** Information follows **
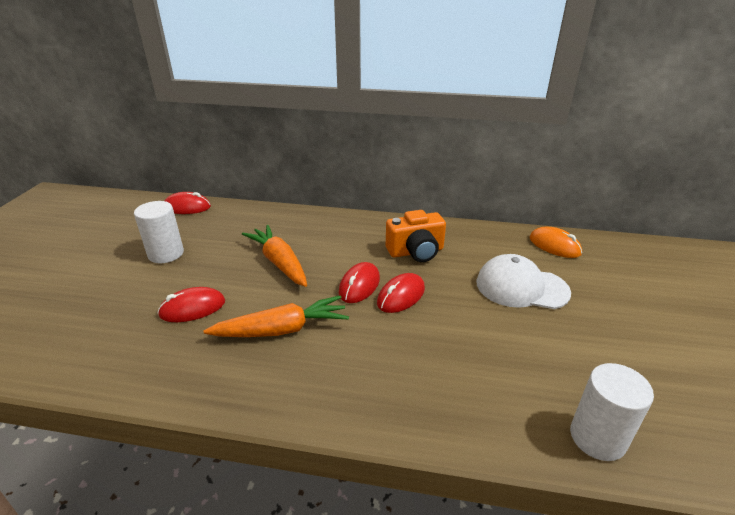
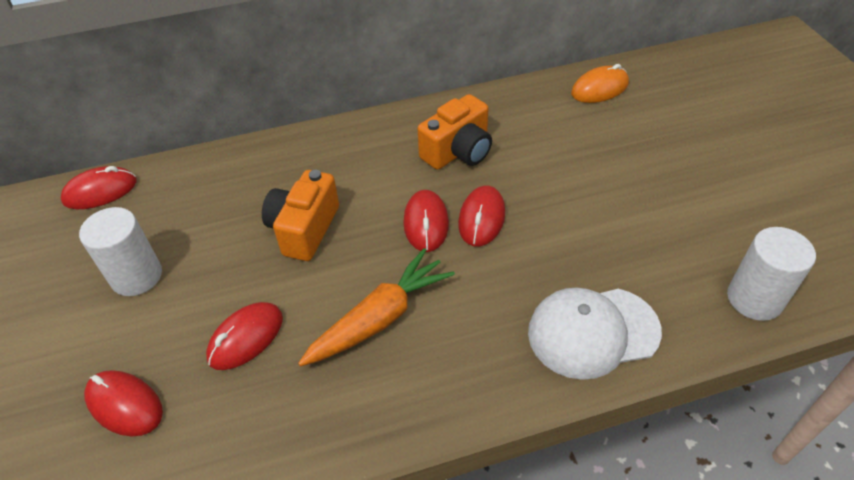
camera: 25 degrees left, 15 degrees up
(97, 317) = (125, 405): none -> red mouse
(279, 262) = (304, 229): orange carrot -> orange camera
(521, 287) = (597, 157): white cap -> white cap (592, 332)
(554, 246) = (599, 89): orange mouse -> orange mouse turned 45 degrees counterclockwise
** End of Information **
Task to complete:
Since the copy must exclude the pictures, transcribe only the text of the records, word for word.

Exercise solution:
camera: 25 degrees left, 15 degrees up
(97, 317) = (125, 405): none -> red mouse
(279, 262) = (304, 229): orange carrot -> orange camera
(521, 287) = (597, 157): white cap -> white cap (592, 332)
(554, 246) = (599, 89): orange mouse -> orange mouse turned 45 degrees counterclockwise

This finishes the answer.